> **Entries shown**:

[Start of Attachment]

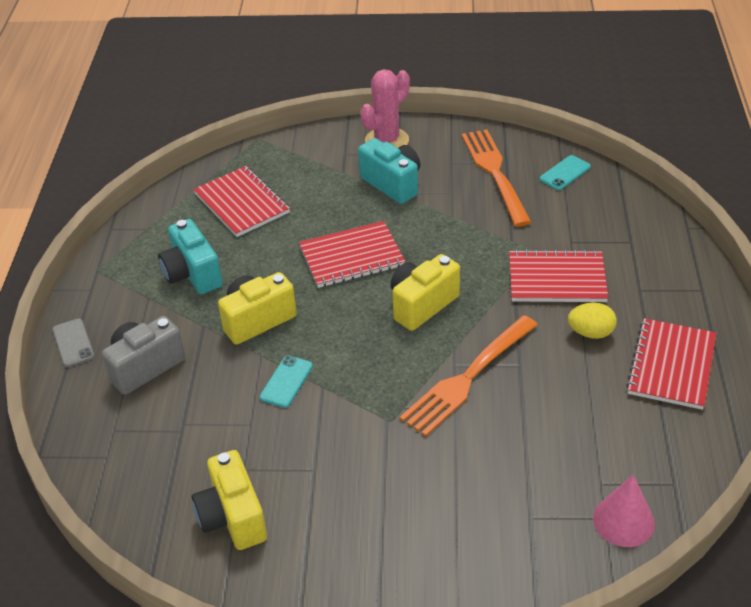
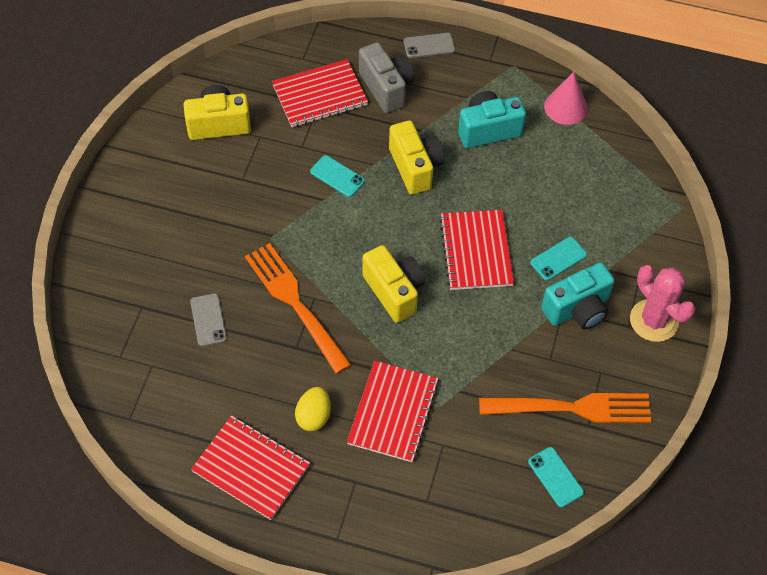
camera: 100 degrees right, 15 degrees up
(242, 203) = (579, 179): red notebook -> red notebook (320, 95)
(341, 203) = (558, 259): none -> turquoise phone
(520, 447) = (208, 320): none -> grey phone
(623, 521) = (111, 368): pink cone -> pink cone (565, 107)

[End of Attachment]

> **Activity**:
Show all lines of the material in which the word "phone" can be found.

> **Response**:
(341, 203) = (558, 259): none -> turquoise phone
(520, 447) = (208, 320): none -> grey phone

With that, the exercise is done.